■ TASK:
Can the lines below, from the one that holds "135 degrees clockwise" to the very end, be echoed exactly, with both ends included and no pictures?

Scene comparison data
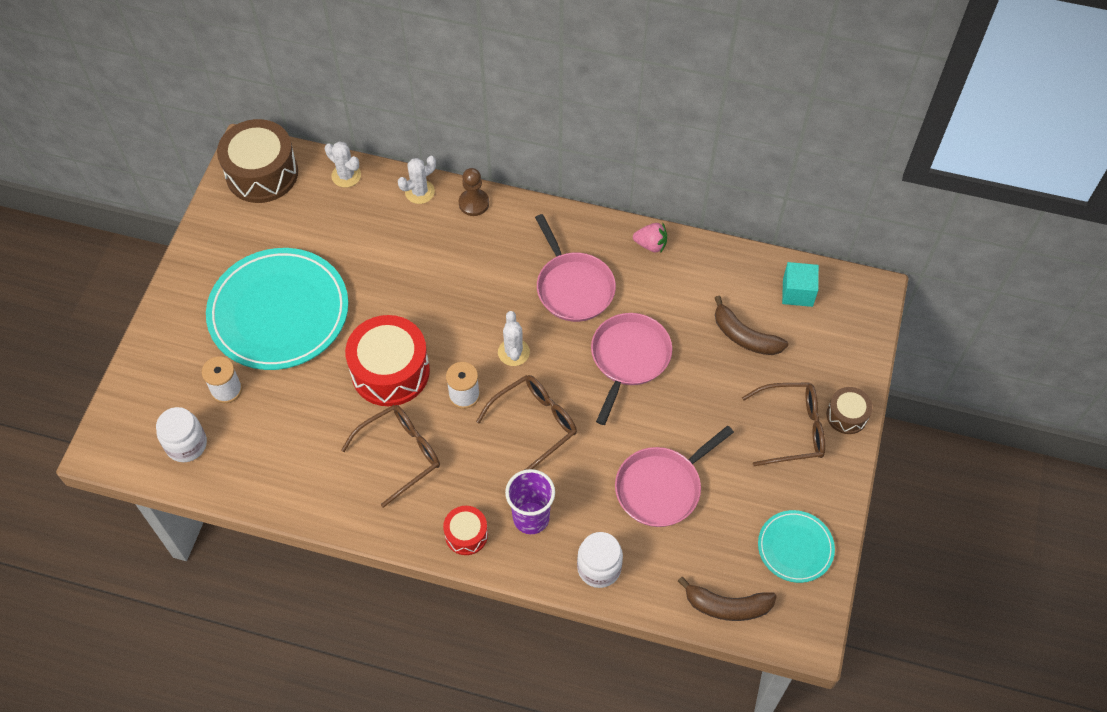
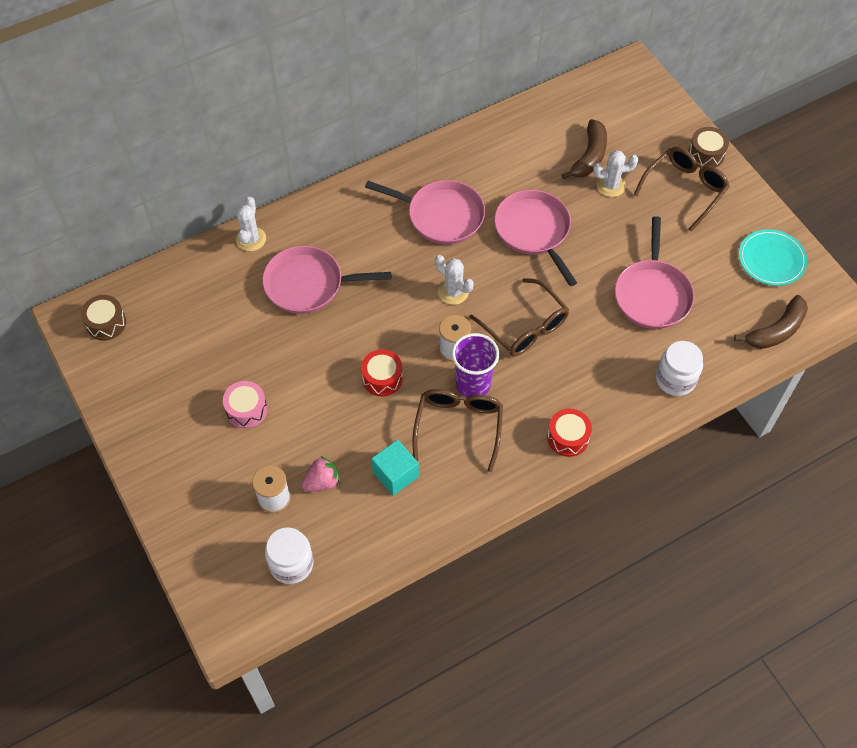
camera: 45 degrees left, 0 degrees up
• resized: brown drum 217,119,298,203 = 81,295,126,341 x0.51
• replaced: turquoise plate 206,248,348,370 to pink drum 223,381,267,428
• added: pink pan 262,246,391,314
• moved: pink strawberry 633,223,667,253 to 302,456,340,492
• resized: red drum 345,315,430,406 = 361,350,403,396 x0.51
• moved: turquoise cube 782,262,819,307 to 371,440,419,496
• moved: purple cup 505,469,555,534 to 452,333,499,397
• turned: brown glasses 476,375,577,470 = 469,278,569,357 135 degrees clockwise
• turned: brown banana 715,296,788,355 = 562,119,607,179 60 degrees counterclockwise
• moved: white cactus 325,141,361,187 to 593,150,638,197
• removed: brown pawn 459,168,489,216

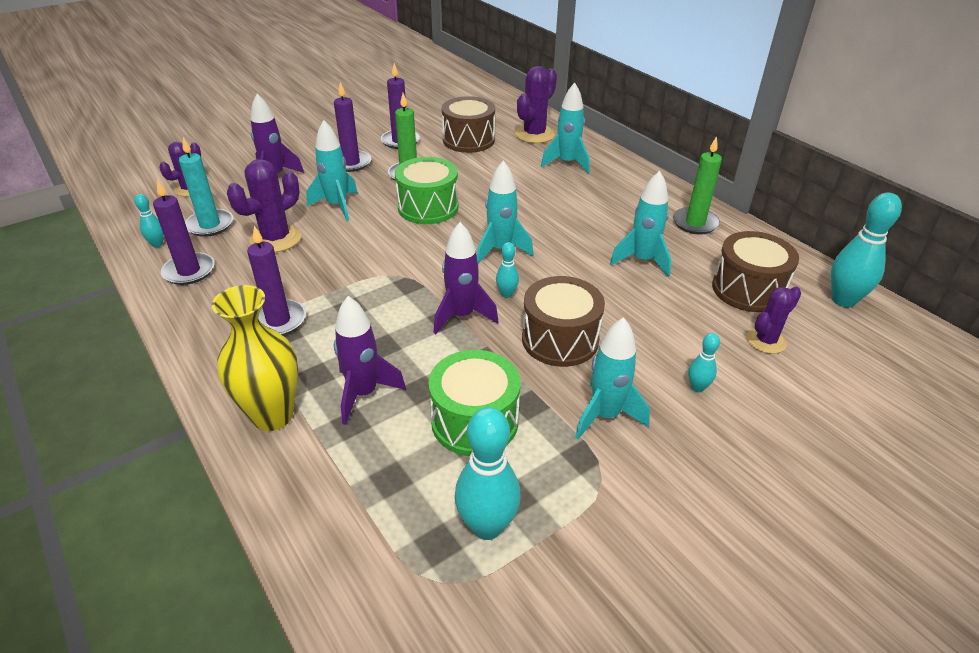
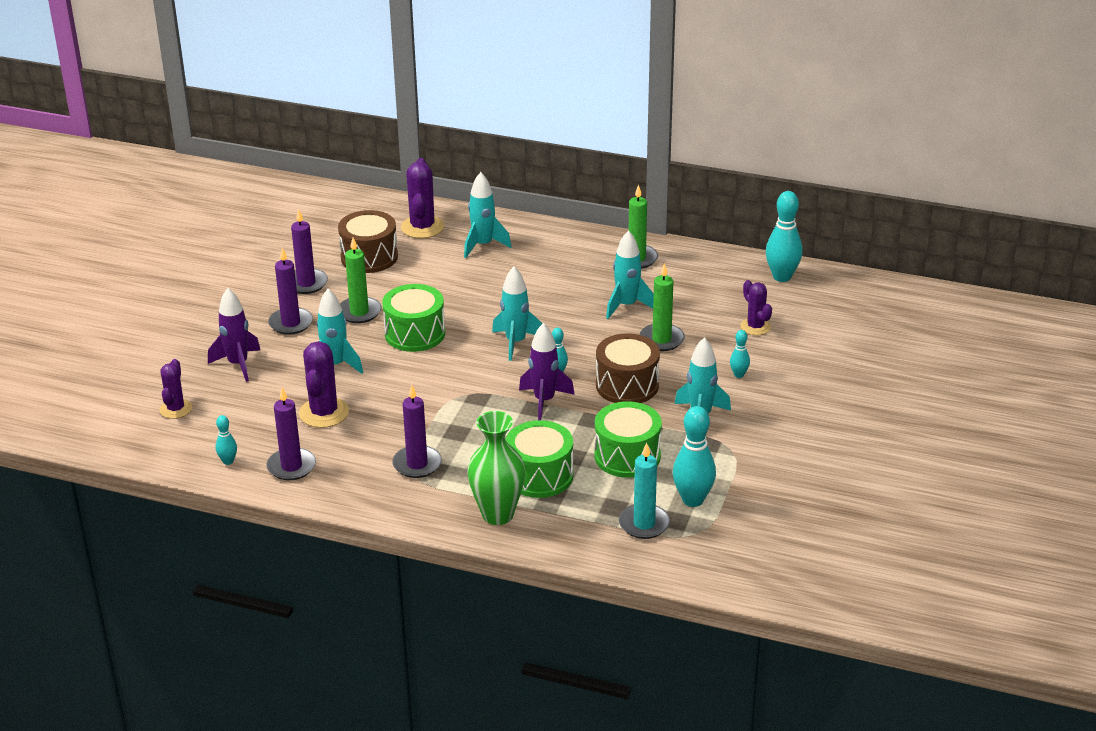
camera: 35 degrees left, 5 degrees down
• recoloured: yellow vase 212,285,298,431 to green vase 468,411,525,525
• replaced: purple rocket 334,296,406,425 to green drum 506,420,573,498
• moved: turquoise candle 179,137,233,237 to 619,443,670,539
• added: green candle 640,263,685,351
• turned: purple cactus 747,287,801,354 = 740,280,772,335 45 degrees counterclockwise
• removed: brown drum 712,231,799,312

■ ANSWER FOR THE TASK:
• turned: brown glasses 476,375,577,470 = 469,278,569,357 135 degrees clockwise
• turned: brown banana 715,296,788,355 = 562,119,607,179 60 degrees counterclockwise
• moved: white cactus 325,141,361,187 to 593,150,638,197
• removed: brown pawn 459,168,489,216

camera: 35 degrees left, 5 degrees down
• recoloured: yellow vase 212,285,298,431 to green vase 468,411,525,525
• replaced: purple rocket 334,296,406,425 to green drum 506,420,573,498
• moved: turquoise candle 179,137,233,237 to 619,443,670,539
• added: green candle 640,263,685,351
• turned: purple cactus 747,287,801,354 = 740,280,772,335 45 degrees counterclockwise
• removed: brown drum 712,231,799,312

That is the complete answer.